_What is required_
Using the records below, locate all lines containing "truck" and return them.

_Data shown_
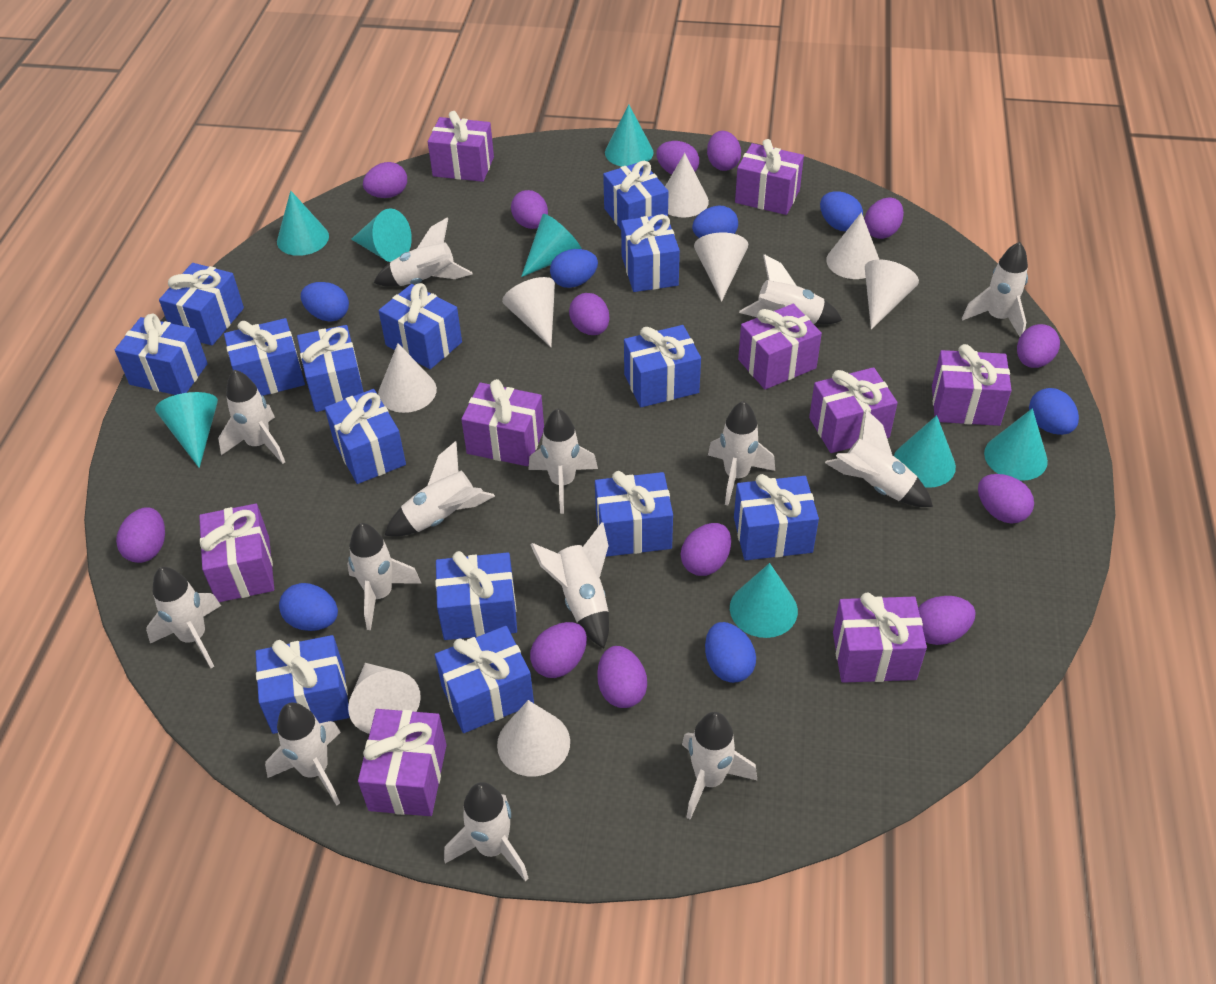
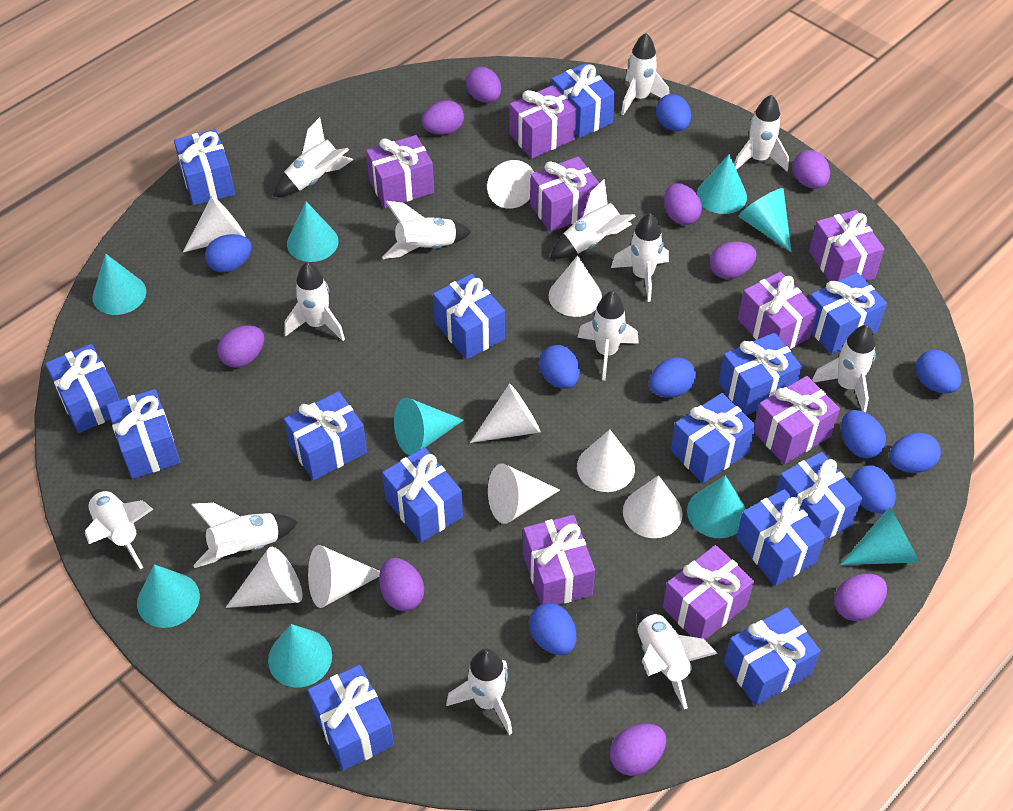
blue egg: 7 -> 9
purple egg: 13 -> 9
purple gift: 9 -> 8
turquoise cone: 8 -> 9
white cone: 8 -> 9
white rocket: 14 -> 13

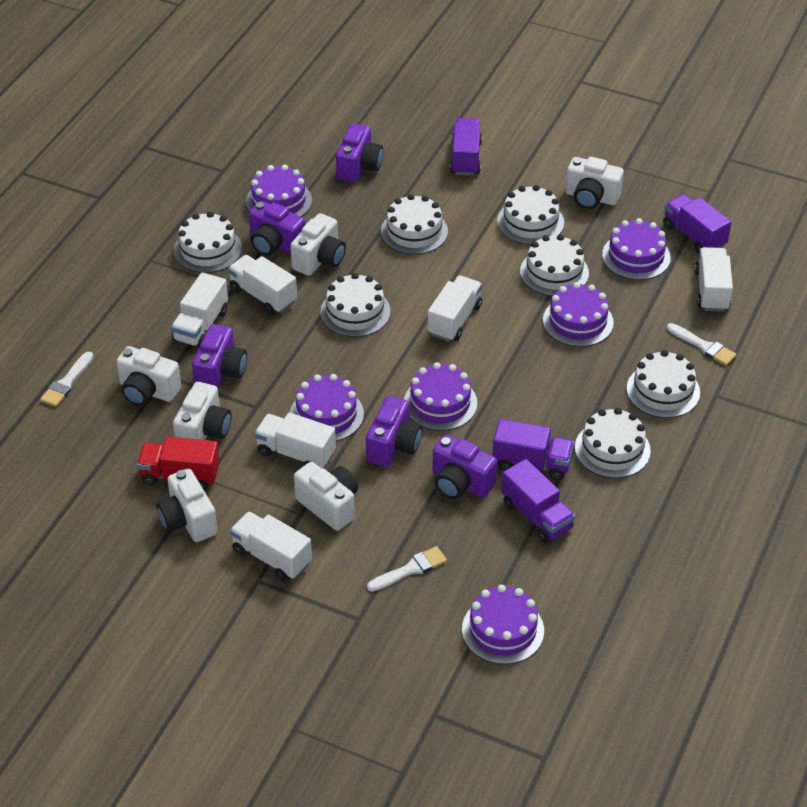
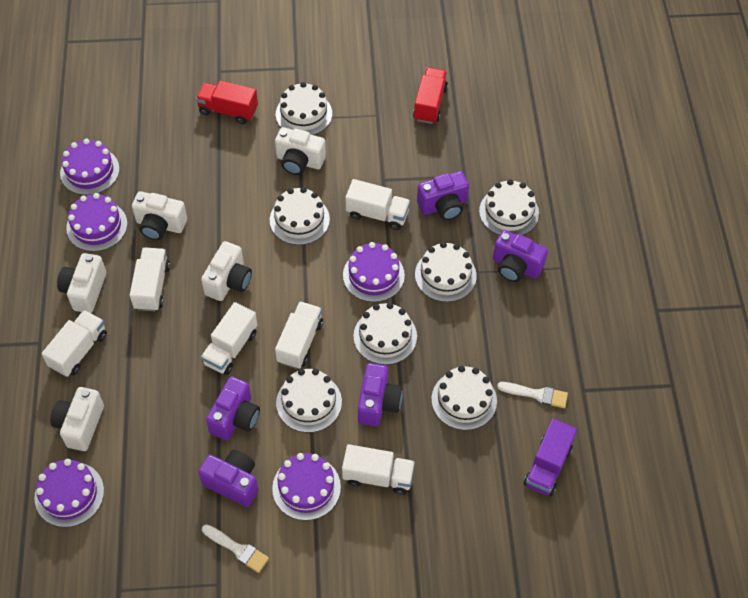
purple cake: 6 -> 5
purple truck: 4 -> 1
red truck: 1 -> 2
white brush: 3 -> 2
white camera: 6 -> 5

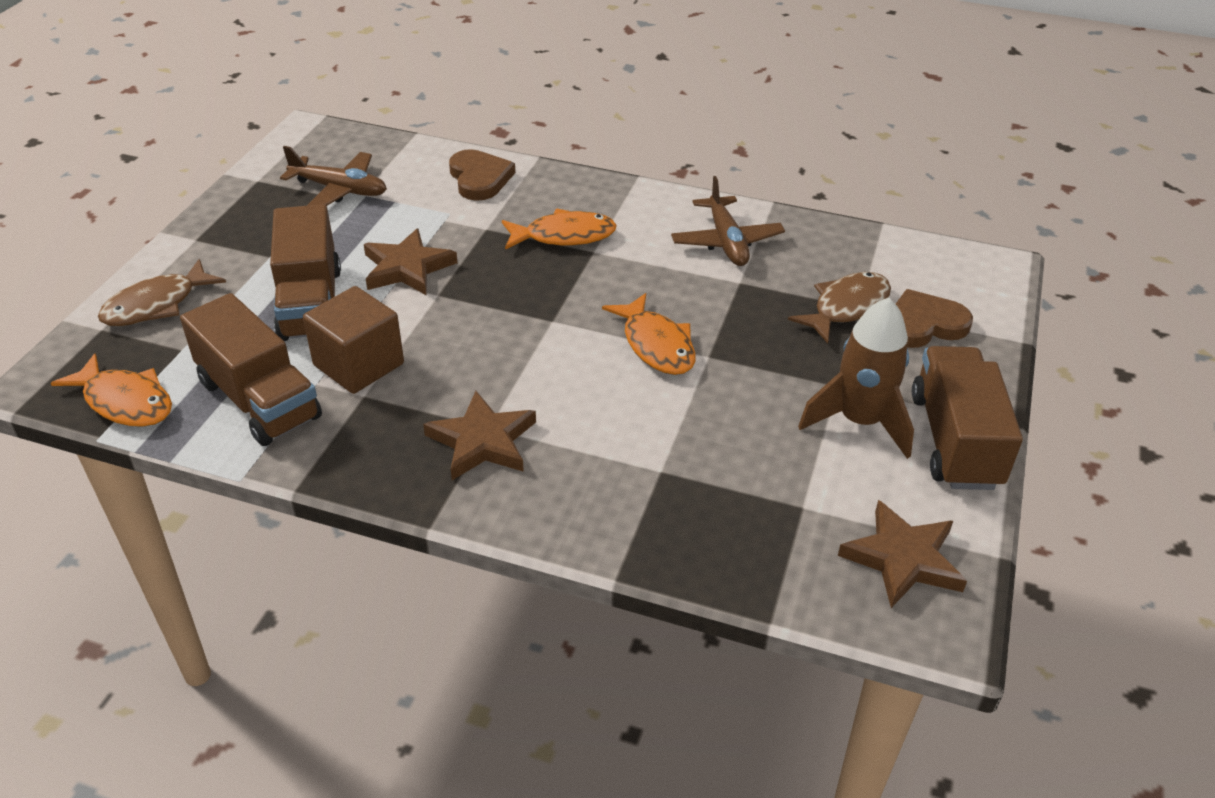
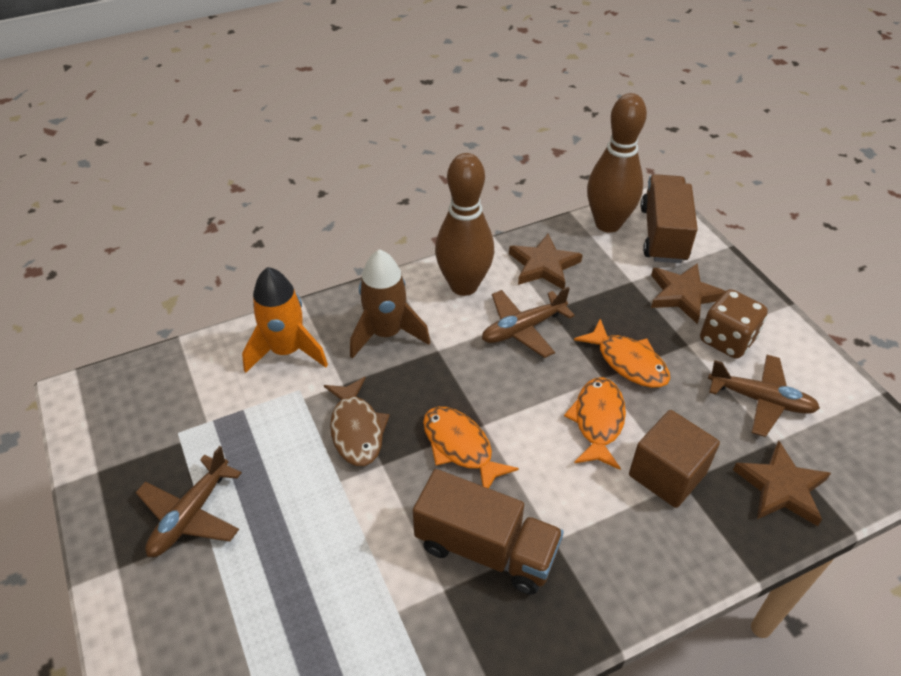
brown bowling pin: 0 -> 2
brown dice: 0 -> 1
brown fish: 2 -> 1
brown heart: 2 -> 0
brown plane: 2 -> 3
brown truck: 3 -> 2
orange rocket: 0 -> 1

_Exercise solution_
purple truck: 4 -> 1
red truck: 1 -> 2
brown truck: 3 -> 2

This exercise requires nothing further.